GOAL: Which lines in the data below contain the word "Transcribe"? Gather every such line, treating uppercase and lowercase as different.

RECORDS FOR THE EXERCISE:
---*---
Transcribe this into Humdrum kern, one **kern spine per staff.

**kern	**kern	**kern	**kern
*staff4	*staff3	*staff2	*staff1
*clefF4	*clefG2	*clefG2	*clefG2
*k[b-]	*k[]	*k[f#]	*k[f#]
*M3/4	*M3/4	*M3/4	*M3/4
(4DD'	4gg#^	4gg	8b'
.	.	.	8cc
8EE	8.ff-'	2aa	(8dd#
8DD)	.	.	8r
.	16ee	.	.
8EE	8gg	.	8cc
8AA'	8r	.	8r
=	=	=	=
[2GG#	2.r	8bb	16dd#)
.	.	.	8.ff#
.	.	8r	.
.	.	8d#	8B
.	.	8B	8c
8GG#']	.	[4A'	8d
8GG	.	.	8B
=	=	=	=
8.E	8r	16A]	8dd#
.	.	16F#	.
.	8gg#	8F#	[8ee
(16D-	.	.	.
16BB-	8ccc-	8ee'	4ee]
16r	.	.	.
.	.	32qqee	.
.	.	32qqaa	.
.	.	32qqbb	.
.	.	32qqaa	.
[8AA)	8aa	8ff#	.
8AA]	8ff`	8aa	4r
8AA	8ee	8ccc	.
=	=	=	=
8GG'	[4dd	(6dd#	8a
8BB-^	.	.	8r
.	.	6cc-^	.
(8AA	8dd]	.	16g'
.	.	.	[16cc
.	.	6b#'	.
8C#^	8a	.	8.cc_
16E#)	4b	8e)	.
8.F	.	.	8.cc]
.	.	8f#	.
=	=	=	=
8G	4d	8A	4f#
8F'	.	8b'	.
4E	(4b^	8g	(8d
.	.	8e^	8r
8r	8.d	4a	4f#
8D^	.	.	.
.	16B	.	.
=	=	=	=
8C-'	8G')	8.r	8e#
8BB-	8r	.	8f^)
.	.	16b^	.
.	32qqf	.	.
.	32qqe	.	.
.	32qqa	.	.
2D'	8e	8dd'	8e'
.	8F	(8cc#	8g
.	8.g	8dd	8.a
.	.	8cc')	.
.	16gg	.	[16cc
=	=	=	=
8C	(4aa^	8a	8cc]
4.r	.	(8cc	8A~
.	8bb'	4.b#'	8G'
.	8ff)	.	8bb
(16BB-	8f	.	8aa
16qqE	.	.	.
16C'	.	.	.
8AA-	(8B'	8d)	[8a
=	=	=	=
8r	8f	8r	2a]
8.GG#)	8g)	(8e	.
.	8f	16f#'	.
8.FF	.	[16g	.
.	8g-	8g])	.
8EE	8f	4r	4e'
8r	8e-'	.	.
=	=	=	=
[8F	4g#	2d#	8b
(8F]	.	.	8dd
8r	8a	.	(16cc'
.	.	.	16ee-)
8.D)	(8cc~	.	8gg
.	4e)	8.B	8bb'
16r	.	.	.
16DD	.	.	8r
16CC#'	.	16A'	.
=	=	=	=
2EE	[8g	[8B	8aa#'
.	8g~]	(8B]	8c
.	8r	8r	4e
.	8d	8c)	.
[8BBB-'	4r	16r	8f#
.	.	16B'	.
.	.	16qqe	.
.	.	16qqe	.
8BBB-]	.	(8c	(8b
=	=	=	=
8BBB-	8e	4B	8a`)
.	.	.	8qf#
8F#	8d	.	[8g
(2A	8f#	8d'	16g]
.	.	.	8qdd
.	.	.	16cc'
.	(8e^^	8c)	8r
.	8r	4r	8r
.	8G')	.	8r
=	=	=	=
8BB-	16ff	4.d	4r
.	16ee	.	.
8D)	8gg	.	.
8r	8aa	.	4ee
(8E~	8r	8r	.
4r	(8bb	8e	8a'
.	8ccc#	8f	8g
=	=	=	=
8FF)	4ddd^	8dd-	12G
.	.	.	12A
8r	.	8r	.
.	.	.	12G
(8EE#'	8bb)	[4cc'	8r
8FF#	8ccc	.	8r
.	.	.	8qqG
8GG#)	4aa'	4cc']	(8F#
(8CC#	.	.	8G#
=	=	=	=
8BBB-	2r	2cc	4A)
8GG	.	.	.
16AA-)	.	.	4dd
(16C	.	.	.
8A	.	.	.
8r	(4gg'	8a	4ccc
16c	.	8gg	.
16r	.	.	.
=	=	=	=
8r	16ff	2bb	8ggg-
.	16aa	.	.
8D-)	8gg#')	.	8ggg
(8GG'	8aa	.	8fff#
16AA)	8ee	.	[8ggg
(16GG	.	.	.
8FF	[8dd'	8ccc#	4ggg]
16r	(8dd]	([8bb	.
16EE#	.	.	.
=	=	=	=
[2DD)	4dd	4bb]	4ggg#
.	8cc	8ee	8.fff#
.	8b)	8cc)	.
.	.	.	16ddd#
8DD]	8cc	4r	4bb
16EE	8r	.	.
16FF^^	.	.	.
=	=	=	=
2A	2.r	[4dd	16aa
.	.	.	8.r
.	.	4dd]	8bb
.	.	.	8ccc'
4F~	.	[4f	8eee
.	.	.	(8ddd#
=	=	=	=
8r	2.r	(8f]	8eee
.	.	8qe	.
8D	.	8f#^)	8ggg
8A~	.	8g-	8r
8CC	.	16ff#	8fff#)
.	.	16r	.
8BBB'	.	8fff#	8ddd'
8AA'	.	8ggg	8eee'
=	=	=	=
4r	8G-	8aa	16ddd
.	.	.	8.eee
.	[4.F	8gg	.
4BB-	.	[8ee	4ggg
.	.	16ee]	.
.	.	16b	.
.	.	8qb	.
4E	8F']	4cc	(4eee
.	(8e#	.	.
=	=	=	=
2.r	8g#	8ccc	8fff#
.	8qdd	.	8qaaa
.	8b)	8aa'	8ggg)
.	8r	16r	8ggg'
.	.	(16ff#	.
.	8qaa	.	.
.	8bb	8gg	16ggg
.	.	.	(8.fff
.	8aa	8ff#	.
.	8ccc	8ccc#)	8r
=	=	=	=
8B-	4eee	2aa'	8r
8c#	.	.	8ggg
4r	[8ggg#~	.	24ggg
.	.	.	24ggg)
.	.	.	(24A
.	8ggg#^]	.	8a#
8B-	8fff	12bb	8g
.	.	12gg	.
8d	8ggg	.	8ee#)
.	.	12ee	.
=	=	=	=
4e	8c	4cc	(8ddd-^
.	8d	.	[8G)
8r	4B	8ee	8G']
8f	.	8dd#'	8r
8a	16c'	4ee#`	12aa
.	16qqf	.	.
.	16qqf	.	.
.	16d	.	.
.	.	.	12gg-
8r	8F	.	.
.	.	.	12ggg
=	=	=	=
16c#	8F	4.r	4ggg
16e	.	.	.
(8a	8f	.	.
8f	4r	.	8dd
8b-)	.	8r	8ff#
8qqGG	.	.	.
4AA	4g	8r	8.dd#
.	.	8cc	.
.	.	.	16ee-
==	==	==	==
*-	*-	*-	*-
---*---
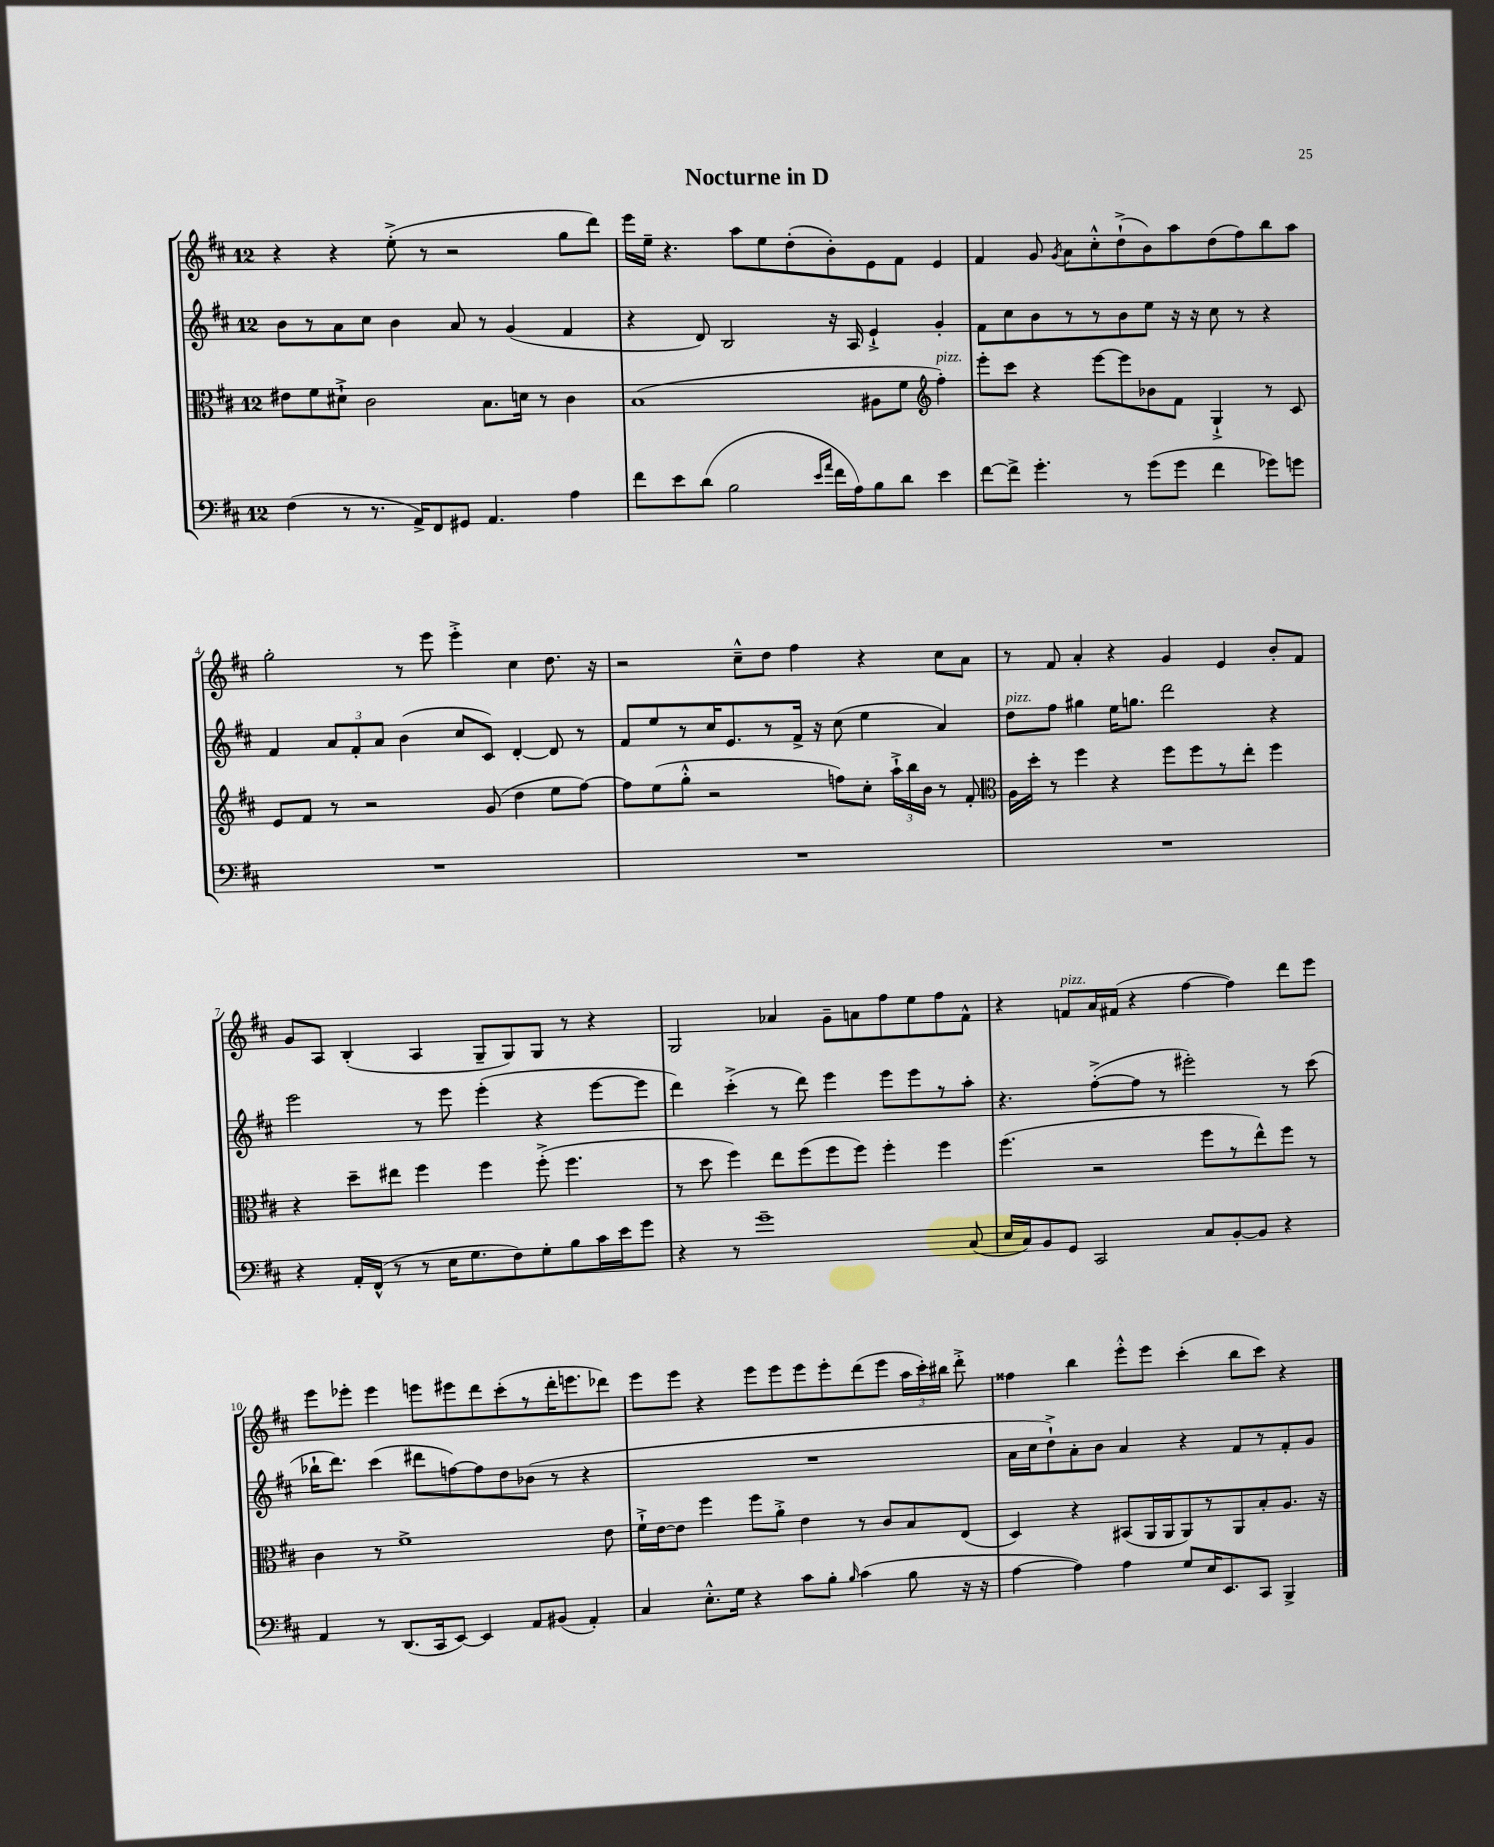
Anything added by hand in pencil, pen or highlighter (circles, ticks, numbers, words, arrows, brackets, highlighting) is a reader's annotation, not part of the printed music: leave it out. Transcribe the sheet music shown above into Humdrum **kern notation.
---*---
FULL ANSWER:
Transcribe this into Humdrum kern, one **kern spine per staff.
Anything added by hand in pencil, pen or highlighter (circles, ticks, numbers, words, arrows, brackets, highlighting) is a reader's annotation, not part of the printed music: leave it out. Transcribe the sheet music shown above into Humdrum **kern notation.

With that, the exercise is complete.